Dataset items.
** begin **

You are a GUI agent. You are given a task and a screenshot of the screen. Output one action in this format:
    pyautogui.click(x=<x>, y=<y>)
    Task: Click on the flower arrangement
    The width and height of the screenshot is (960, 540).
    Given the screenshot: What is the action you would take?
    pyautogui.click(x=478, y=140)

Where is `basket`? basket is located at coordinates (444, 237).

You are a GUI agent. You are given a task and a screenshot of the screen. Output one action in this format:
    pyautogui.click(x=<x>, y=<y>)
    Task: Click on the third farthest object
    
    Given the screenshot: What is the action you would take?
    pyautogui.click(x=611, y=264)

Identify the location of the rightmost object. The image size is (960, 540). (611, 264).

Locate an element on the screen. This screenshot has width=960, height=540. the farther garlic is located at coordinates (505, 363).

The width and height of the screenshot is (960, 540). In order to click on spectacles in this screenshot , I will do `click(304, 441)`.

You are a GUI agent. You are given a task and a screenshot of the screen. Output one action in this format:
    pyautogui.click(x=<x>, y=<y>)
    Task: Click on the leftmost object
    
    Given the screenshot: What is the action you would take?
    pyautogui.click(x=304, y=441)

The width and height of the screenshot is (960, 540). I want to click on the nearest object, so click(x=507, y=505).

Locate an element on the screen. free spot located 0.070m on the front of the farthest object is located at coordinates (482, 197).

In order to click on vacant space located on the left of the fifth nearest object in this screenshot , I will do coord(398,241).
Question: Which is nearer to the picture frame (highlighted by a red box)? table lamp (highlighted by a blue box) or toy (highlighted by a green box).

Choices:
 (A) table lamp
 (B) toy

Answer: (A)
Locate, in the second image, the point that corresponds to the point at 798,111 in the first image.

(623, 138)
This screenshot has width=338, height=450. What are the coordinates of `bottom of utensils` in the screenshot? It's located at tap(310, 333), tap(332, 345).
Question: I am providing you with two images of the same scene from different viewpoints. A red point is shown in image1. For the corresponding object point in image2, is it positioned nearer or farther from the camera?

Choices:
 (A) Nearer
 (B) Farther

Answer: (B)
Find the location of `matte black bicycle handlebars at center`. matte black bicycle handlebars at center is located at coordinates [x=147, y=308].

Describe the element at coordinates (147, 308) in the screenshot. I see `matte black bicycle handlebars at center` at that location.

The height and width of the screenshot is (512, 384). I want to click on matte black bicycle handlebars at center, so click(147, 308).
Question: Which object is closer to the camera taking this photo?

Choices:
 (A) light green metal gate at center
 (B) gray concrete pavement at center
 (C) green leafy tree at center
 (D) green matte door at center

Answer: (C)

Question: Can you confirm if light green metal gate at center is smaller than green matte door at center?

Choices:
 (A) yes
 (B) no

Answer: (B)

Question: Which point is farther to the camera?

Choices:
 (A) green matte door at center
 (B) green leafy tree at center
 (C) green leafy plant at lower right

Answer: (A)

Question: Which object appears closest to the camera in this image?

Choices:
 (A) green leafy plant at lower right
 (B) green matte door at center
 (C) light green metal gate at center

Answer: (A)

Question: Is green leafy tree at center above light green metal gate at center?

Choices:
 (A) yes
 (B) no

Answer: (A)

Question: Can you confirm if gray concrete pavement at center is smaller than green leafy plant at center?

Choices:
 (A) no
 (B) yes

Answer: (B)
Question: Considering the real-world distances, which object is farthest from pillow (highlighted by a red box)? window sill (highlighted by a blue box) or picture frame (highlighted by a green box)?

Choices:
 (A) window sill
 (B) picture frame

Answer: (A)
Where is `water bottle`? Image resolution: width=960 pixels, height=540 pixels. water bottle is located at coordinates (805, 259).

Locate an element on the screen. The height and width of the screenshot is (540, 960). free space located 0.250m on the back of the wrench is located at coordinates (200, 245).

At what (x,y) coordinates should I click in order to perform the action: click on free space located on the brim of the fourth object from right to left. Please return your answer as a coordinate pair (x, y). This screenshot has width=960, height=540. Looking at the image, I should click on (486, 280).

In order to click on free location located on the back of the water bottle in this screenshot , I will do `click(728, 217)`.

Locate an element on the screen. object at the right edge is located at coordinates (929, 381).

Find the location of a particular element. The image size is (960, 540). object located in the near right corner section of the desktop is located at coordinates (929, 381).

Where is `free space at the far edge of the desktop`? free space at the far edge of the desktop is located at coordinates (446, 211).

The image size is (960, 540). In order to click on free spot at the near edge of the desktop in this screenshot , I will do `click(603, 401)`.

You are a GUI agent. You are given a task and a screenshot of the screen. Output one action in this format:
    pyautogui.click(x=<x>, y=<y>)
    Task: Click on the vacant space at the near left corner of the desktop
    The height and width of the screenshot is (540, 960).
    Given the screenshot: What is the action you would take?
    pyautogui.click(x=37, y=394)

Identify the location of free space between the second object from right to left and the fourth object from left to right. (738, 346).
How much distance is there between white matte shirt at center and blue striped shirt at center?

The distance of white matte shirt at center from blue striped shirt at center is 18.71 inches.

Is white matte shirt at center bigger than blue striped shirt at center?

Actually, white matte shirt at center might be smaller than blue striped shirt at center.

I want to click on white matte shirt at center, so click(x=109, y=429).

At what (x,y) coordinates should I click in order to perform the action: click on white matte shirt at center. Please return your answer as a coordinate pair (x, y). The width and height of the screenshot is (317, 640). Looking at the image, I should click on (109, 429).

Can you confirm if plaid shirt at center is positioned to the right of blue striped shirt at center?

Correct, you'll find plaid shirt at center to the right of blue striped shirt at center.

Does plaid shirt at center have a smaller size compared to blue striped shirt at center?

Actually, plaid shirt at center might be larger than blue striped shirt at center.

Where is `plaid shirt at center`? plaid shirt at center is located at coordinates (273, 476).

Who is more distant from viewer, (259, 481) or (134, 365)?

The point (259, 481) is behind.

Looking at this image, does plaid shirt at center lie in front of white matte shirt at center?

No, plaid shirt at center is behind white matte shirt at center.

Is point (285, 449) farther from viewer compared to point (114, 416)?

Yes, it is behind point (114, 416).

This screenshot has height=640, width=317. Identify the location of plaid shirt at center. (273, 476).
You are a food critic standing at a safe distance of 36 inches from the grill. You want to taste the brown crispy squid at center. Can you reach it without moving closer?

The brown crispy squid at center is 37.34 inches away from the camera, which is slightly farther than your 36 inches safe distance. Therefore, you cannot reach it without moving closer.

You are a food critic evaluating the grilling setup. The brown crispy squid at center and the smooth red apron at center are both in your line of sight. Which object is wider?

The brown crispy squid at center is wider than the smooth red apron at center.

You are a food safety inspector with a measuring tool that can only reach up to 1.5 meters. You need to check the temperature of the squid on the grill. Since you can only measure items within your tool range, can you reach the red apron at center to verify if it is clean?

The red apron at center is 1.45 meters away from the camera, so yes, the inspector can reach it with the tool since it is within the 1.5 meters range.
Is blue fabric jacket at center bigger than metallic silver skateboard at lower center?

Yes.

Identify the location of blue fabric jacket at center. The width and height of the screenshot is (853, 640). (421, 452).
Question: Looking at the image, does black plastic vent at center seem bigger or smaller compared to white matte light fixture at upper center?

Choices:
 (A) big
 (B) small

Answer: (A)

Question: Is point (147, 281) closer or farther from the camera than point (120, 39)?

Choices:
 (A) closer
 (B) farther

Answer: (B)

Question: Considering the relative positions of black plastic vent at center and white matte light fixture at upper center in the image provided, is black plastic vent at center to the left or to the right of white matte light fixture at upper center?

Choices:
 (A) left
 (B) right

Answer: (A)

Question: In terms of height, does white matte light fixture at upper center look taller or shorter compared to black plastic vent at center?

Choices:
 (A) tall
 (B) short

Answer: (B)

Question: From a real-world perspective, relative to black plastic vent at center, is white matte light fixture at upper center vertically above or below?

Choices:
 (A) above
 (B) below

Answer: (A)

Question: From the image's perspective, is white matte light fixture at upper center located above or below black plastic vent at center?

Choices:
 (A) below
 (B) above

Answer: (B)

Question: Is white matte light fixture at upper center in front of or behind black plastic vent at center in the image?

** end **

Select each line of the rows above that contains the string "space", matching case exactly.

ANSWER FOR THIS EXERCISE.
In order to click on vacant space located on the left of the fifth nearest object in this screenshot , I will do coord(398,241).
Locate an element on the screen. The height and width of the screenshot is (540, 960). free space located 0.250m on the back of the wrench is located at coordinates (200, 245).
At what (x,y) coordinates should I click in order to perform the action: click on free space located on the brim of the fourth object from right to left. Please return your answer as a coordinate pair (x, y). This screenshot has width=960, height=540. Looking at the image, I should click on (486, 280).
Where is `free space at the far edge of the desktop`? free space at the far edge of the desktop is located at coordinates (446, 211).
    Task: Click on the vacant space at the near left corner of the desktop
Identify the location of free space between the second object from right to left and the fourth object from left to right. (738, 346).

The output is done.